Data Start Marker
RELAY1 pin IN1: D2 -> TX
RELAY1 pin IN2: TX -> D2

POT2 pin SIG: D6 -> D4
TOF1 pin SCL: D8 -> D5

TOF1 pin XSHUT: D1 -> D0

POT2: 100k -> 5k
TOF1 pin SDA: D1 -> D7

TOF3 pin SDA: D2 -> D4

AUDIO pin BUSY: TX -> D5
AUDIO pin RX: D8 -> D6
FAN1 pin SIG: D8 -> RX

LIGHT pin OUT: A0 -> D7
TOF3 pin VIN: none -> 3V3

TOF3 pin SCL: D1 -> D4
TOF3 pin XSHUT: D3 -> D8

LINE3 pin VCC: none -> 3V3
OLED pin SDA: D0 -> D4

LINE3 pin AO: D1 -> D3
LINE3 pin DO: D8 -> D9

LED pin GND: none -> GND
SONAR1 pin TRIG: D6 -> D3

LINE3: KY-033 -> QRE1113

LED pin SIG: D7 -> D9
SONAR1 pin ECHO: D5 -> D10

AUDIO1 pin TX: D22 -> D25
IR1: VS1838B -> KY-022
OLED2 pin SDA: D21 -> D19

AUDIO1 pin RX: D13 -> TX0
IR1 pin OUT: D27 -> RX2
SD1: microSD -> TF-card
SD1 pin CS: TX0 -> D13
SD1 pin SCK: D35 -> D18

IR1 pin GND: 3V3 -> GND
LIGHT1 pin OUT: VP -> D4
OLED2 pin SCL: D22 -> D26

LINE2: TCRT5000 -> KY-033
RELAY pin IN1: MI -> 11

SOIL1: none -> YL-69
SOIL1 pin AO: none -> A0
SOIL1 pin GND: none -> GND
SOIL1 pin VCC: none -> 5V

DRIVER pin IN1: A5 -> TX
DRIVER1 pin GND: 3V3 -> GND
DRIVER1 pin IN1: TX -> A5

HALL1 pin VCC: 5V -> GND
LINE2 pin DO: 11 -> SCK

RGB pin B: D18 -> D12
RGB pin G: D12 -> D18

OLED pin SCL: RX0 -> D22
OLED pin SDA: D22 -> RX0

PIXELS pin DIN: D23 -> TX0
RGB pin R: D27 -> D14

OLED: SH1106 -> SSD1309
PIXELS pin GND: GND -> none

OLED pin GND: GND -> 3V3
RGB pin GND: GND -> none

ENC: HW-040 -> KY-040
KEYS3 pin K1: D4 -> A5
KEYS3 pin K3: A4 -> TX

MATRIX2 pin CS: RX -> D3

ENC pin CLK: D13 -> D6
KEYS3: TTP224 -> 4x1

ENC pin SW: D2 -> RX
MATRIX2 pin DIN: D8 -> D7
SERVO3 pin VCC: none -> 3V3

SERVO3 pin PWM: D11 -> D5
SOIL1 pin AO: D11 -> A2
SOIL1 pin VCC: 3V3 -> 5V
Data End Marker
Every line above that holds the word "XSHUT" needs to be copied.

TOF1 pin XSHUT: D1 -> D0
TOF3 pin XSHUT: D3 -> D8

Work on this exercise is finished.